### Required work
Nothing but the lines from the one containing "green 2x2 round brick [372,60,442,145]" through the one containing "yellow 1x3 slope [286,547,491,744]", both included, should be given again, each exactly as written below.

### Extracted material
▬▬▬▬▬▬

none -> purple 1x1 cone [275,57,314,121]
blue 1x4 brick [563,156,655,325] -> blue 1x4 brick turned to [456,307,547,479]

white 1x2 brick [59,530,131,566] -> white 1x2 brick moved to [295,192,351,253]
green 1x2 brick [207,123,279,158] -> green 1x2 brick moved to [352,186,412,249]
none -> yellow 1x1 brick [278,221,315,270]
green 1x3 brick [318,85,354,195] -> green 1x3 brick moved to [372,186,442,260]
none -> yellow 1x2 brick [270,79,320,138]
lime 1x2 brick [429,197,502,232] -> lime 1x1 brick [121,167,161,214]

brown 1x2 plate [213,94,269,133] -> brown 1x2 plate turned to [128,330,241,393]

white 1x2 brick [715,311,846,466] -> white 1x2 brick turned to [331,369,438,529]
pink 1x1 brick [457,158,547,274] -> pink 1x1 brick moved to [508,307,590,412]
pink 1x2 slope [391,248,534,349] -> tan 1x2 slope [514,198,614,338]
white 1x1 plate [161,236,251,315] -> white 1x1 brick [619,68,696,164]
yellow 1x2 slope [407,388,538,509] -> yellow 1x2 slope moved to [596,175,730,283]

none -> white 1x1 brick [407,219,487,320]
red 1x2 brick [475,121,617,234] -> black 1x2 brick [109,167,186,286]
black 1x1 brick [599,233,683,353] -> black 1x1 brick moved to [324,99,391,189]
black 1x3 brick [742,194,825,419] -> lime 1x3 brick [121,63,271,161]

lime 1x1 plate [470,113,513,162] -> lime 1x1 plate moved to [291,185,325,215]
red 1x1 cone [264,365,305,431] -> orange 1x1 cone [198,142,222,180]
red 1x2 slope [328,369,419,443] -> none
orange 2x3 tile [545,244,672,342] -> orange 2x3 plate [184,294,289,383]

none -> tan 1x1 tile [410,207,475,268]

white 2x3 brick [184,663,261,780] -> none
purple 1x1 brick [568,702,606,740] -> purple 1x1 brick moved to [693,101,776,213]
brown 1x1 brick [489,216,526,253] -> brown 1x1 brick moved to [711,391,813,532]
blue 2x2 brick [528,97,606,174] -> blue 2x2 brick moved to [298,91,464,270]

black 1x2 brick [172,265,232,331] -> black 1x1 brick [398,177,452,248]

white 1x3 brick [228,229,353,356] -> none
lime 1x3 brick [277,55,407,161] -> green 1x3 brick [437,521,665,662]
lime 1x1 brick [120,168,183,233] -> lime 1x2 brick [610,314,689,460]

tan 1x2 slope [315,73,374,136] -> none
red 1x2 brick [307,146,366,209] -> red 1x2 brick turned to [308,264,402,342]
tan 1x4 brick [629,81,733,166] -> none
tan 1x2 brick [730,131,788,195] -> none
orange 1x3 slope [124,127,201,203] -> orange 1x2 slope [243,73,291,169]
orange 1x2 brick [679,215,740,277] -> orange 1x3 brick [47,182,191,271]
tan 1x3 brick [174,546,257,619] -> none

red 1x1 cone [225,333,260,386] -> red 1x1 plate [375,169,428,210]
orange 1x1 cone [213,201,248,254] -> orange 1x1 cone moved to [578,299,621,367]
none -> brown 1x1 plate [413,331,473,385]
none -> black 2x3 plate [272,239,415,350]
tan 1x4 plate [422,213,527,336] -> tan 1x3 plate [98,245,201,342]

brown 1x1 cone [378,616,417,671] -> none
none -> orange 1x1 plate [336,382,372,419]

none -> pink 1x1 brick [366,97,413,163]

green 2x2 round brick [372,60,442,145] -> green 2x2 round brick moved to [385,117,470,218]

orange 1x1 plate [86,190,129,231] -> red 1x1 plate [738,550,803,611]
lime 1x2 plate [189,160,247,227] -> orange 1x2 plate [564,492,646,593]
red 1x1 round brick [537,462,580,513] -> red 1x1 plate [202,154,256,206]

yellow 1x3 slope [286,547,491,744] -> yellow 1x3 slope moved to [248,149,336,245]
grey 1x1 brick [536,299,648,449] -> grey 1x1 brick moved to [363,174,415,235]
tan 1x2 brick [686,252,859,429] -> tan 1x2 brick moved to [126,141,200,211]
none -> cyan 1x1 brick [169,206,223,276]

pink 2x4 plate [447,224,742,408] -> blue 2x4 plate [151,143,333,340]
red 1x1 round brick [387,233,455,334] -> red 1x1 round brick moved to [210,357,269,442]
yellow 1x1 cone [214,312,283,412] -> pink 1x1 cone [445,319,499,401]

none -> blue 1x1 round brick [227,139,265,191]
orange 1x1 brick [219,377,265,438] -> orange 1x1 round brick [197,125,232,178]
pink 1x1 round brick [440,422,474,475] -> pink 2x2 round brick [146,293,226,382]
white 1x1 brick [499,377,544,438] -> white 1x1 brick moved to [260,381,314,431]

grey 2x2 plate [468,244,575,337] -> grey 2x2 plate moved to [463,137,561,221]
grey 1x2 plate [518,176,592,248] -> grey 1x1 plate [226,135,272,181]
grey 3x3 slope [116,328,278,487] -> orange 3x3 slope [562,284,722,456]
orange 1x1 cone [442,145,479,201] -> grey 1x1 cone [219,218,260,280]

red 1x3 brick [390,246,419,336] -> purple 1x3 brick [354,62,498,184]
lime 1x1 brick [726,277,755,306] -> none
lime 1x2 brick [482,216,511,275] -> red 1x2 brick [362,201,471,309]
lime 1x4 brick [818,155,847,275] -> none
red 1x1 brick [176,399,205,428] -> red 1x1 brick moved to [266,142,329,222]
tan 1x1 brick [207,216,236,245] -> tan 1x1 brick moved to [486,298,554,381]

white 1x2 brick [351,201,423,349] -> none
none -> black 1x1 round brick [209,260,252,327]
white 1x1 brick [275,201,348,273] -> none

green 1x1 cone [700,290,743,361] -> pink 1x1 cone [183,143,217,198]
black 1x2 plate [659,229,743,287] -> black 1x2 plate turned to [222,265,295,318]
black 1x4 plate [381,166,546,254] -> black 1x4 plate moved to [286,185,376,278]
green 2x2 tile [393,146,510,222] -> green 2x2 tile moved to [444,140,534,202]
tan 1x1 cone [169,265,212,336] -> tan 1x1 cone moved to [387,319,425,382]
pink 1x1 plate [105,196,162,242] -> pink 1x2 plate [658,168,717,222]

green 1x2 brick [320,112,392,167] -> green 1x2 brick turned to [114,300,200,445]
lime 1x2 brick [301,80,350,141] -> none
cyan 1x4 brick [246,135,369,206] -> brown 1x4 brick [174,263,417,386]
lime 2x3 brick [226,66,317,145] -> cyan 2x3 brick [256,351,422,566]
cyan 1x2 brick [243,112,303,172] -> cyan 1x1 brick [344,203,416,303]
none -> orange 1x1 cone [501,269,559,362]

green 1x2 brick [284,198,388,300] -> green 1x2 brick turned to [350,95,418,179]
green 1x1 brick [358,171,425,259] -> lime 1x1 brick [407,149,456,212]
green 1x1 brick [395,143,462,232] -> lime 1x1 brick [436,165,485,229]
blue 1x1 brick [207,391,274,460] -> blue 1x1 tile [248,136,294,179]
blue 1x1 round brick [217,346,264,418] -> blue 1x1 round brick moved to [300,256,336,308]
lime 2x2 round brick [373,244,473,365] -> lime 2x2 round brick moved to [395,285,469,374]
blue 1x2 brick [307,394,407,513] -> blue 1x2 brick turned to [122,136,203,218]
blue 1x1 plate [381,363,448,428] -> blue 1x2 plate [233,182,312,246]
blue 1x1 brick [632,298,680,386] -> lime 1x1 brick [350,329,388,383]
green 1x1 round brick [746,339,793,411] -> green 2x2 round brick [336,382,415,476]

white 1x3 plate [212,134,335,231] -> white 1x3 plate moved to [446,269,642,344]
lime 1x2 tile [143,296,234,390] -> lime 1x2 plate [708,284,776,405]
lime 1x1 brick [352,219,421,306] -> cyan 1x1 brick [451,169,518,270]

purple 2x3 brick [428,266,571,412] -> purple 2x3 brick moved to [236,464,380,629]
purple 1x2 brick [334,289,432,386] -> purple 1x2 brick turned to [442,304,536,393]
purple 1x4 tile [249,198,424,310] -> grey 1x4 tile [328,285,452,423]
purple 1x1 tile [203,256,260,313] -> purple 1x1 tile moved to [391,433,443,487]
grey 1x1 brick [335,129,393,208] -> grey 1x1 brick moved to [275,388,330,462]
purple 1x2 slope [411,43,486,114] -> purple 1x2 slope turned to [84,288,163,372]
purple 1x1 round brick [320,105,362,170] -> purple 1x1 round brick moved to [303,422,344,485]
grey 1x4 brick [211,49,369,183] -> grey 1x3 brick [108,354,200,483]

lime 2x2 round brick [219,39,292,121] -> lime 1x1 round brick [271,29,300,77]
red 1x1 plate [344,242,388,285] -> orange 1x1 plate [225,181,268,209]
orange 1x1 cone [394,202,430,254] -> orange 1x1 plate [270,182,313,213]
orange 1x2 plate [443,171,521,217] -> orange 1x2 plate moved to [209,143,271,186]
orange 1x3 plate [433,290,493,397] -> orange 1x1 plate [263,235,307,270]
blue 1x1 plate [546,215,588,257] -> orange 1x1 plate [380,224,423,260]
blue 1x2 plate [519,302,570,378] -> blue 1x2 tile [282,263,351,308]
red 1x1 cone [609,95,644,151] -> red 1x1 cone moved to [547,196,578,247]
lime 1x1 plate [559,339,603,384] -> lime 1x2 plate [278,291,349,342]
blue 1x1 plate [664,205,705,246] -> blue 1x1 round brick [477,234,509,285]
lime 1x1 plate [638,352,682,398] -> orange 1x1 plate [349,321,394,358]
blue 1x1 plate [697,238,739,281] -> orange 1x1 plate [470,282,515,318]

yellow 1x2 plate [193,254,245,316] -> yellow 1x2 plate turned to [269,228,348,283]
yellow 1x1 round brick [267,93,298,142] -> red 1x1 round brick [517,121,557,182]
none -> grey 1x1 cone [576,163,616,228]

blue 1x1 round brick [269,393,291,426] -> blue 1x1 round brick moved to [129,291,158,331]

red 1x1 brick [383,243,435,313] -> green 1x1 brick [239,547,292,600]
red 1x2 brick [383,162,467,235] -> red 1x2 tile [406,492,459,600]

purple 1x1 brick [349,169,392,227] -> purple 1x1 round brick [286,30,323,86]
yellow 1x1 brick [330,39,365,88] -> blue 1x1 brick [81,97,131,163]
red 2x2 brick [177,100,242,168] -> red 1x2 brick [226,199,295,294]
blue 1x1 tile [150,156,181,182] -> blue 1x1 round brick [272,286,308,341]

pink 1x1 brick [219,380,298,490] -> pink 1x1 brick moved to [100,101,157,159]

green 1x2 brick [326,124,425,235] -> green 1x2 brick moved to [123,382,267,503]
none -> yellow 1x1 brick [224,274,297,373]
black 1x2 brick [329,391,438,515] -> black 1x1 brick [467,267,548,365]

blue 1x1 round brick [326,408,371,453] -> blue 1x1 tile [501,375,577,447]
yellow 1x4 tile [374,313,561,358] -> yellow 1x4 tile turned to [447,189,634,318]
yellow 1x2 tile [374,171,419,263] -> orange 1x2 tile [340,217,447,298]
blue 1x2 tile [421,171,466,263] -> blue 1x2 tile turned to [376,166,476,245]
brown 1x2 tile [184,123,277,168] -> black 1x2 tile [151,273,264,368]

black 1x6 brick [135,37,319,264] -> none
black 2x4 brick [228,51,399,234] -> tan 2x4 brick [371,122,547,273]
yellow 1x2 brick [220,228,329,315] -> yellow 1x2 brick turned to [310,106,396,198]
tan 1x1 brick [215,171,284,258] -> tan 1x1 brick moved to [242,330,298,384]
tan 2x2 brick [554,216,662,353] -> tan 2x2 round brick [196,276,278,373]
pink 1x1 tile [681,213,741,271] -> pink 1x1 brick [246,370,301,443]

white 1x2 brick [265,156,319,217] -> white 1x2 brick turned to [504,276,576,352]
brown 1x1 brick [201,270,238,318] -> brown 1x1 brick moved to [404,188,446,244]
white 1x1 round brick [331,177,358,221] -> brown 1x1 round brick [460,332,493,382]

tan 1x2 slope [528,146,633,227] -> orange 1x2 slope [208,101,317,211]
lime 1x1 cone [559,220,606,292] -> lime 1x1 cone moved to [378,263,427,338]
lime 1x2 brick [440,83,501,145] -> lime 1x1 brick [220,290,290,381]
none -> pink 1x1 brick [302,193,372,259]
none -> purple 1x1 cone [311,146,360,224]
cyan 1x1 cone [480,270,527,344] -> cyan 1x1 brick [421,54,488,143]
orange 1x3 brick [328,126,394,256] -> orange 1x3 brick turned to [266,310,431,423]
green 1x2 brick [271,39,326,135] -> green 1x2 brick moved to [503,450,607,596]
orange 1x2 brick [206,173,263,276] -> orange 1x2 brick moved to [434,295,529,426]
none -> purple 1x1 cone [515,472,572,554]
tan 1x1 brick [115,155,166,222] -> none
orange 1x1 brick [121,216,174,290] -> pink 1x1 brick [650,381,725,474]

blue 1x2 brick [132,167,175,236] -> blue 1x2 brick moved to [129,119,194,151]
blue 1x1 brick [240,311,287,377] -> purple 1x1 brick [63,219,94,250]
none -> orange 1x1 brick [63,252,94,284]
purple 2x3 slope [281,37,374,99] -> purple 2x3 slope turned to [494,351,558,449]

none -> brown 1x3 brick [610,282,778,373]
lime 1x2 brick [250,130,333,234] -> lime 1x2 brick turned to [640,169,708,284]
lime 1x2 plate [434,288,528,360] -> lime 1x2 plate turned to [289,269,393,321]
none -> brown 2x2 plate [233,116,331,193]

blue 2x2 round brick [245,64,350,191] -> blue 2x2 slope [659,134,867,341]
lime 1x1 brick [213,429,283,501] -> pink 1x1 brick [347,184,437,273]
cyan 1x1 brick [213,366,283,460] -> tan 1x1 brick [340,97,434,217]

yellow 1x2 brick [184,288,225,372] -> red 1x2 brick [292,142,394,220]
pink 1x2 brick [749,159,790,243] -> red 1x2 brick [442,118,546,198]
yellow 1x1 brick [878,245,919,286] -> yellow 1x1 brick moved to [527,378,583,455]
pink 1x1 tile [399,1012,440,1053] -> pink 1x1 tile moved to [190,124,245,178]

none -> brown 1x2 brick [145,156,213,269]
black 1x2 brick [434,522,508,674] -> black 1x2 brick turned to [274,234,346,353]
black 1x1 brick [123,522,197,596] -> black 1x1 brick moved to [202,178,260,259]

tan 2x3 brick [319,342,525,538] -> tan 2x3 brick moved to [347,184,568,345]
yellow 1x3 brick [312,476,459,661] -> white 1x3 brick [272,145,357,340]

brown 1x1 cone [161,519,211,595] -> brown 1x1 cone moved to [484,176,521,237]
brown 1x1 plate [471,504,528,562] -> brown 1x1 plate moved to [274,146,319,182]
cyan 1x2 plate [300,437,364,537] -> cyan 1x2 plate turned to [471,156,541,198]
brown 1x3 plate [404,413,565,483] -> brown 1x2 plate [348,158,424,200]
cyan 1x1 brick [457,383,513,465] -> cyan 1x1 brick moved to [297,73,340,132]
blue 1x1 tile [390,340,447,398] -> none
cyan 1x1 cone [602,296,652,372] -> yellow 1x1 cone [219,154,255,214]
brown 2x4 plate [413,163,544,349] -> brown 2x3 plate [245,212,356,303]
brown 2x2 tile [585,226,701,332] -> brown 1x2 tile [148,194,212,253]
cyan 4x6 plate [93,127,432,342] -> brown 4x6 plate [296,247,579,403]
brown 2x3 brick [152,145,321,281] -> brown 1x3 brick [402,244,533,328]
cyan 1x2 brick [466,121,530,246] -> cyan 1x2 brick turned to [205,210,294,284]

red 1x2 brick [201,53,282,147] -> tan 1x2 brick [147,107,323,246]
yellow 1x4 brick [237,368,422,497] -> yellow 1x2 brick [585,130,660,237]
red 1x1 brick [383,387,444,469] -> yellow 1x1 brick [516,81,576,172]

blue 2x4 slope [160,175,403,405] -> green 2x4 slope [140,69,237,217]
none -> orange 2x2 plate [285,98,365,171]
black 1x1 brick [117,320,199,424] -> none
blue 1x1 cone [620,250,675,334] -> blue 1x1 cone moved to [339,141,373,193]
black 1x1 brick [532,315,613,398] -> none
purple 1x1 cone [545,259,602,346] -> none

▬▬▬▬▬▬

### Answer space
green 2x2 round brick [372,60,442,145] -> green 2x2 round brick moved to [385,117,470,218]

orange 1x1 plate [86,190,129,231] -> red 1x1 plate [738,550,803,611]
lime 1x2 plate [189,160,247,227] -> orange 1x2 plate [564,492,646,593]
red 1x1 round brick [537,462,580,513] -> red 1x1 plate [202,154,256,206]

yellow 1x3 slope [286,547,491,744] -> yellow 1x3 slope moved to [248,149,336,245]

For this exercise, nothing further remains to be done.